-- Exercise directions --
For every line in the data below, check for the word "schottky", then state how many lines have it. Answer with the number only.
------
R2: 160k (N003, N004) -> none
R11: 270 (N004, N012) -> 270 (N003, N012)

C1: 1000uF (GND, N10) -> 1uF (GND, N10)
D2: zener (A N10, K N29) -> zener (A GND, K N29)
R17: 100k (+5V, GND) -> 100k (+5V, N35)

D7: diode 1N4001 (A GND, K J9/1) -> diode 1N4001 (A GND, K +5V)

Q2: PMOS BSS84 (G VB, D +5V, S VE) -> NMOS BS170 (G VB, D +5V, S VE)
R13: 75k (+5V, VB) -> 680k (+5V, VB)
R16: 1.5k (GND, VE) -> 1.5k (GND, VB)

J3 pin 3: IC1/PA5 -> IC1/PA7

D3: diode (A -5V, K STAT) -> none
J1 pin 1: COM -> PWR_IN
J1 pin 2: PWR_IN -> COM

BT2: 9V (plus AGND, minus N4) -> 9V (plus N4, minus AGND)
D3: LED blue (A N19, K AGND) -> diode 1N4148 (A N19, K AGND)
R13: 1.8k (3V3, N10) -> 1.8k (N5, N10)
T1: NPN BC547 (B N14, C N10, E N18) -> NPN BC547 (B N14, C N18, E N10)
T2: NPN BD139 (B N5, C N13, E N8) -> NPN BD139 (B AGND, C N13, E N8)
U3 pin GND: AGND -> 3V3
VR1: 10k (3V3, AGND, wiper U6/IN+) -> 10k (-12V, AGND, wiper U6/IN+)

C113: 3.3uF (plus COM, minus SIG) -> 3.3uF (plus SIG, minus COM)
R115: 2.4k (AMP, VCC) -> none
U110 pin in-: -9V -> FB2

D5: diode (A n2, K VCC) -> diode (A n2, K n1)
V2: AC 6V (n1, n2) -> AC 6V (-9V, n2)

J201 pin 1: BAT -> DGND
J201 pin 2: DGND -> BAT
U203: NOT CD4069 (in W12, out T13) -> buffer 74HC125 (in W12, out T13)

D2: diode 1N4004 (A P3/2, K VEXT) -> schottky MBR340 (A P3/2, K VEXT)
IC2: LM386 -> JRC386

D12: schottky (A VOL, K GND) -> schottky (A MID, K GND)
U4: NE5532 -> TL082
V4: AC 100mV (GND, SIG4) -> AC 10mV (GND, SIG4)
------
-- Output below --
2